**ASSIGNMENT**
Keep the text of the data exactly as it is and omit each picture from the copy.

---------- DATA BELOW ----------

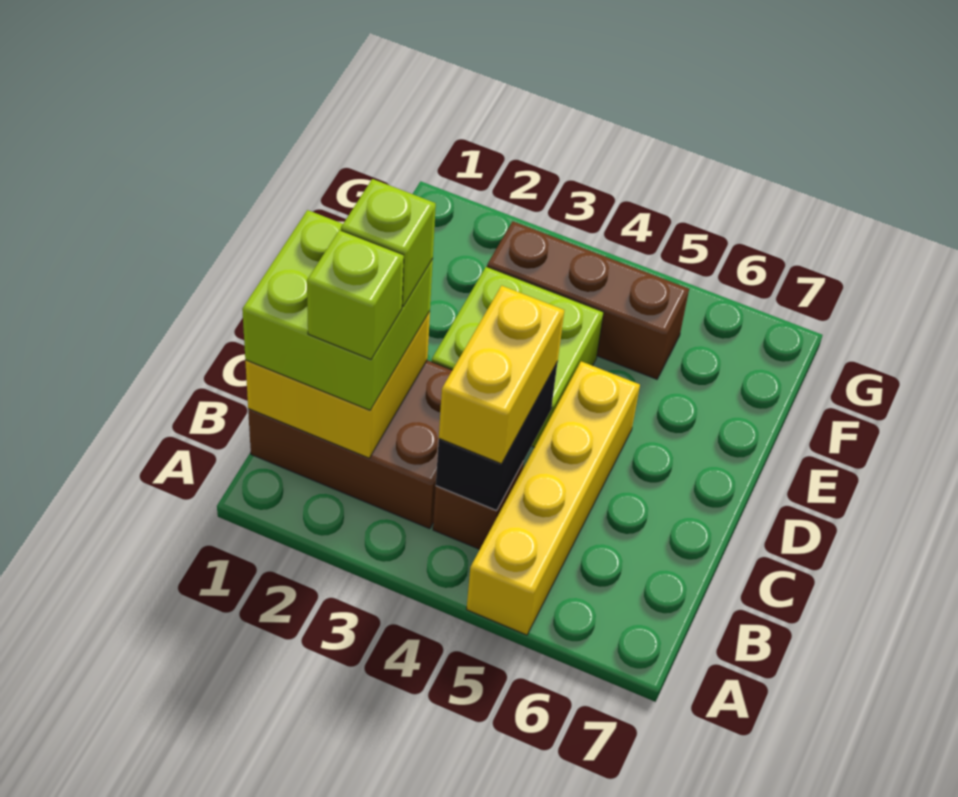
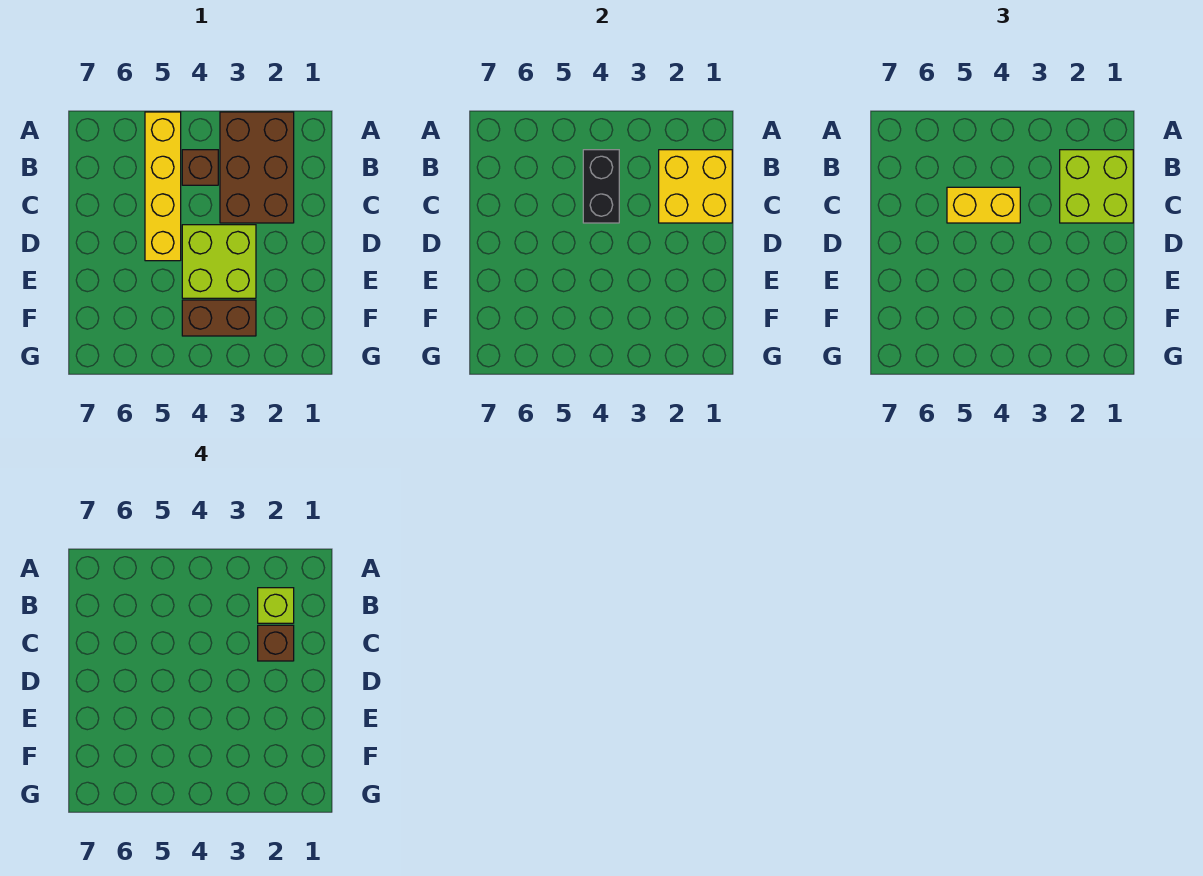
brown brick B1:C3 level 1 -> brown brick A2:C3 level 1
yellow brick B4:C4 level 3 -> yellow brick C4:C5 level 3
lime brick C2 level 4 -> brown brick C2 level 4
brown brick F3:F5 level 1 -> brown brick F3:F4 level 1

----------

**RESPONSE TO THIS TASK**
brown brick B1:C3 level 1 -> brown brick A2:C3 level 1
yellow brick B4:C4 level 3 -> yellow brick C4:C5 level 3
lime brick C2 level 4 -> brown brick C2 level 4
brown brick F3:F5 level 1 -> brown brick F3:F4 level 1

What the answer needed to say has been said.